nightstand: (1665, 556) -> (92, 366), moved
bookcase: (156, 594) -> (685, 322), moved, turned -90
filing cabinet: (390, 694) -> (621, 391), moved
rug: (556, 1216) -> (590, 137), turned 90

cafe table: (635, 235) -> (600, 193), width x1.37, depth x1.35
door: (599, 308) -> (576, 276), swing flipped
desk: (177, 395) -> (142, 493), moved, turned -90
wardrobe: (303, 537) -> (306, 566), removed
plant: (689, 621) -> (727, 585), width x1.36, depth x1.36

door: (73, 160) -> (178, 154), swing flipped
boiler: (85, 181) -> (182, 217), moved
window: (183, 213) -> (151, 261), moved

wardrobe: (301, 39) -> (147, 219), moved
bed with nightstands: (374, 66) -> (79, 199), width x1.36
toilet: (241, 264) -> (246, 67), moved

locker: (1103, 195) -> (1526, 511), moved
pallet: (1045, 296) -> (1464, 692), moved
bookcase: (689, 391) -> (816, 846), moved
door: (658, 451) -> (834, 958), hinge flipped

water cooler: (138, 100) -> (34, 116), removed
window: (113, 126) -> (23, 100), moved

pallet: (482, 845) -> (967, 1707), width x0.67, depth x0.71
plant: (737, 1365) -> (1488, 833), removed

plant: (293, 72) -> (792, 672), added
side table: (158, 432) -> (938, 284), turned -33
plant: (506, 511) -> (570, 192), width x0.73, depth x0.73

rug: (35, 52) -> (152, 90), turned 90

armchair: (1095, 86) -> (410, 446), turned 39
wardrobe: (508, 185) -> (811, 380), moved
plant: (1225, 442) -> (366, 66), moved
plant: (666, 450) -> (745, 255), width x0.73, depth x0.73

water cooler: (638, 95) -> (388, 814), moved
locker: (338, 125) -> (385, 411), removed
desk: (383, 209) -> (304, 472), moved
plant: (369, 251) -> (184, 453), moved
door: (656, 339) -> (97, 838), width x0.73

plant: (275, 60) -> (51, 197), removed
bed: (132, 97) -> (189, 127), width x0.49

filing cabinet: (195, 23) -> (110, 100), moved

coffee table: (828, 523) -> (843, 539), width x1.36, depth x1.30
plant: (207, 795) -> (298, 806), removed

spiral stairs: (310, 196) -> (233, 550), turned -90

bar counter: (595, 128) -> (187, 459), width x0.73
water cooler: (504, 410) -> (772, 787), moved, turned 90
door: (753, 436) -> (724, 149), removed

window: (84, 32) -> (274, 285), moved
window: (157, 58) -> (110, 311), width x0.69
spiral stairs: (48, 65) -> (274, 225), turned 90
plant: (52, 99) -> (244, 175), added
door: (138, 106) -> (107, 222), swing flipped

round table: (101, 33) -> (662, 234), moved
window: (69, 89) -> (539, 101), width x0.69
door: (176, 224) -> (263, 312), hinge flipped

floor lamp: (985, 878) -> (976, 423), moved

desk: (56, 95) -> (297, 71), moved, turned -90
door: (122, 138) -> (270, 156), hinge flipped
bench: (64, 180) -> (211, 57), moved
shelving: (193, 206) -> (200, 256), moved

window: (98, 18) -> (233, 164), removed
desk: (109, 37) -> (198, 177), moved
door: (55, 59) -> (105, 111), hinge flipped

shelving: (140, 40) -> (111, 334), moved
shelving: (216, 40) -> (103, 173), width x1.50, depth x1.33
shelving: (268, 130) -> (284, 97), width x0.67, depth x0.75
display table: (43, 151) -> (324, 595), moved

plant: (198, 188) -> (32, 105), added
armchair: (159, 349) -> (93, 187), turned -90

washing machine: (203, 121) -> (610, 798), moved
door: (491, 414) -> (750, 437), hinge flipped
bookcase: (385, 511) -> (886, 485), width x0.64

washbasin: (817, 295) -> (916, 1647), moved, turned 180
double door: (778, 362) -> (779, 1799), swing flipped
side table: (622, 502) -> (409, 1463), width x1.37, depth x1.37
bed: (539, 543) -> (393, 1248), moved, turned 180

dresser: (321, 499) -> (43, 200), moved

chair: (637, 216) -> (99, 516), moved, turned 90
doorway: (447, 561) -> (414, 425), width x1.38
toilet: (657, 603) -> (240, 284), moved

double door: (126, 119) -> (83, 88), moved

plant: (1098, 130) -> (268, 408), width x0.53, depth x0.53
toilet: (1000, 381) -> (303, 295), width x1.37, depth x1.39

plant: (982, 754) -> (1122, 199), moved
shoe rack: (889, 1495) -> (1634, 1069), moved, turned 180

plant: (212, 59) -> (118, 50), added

************

#### [ASSIGNED TASK]
From the listing above, return the lines starting at the one with "desk: (383, 209) -> (304, 472), moved" and ending at the one with "bar counter: (595, 128)", both kept, exactly as they appear and nothing more.

#### [RESPONSE BOX]
desk: (383, 209) -> (304, 472), moved
plant: (369, 251) -> (184, 453), moved
door: (656, 339) -> (97, 838), width x0.73

plant: (275, 60) -> (51, 197), removed
bed: (132, 97) -> (189, 127), width x0.49

filing cabinet: (195, 23) -> (110, 100), moved

coffee table: (828, 523) -> (843, 539), width x1.36, depth x1.30
plant: (207, 795) -> (298, 806), removed

spiral stairs: (310, 196) -> (233, 550), turned -90

bar counter: (595, 128) -> (187, 459), width x0.73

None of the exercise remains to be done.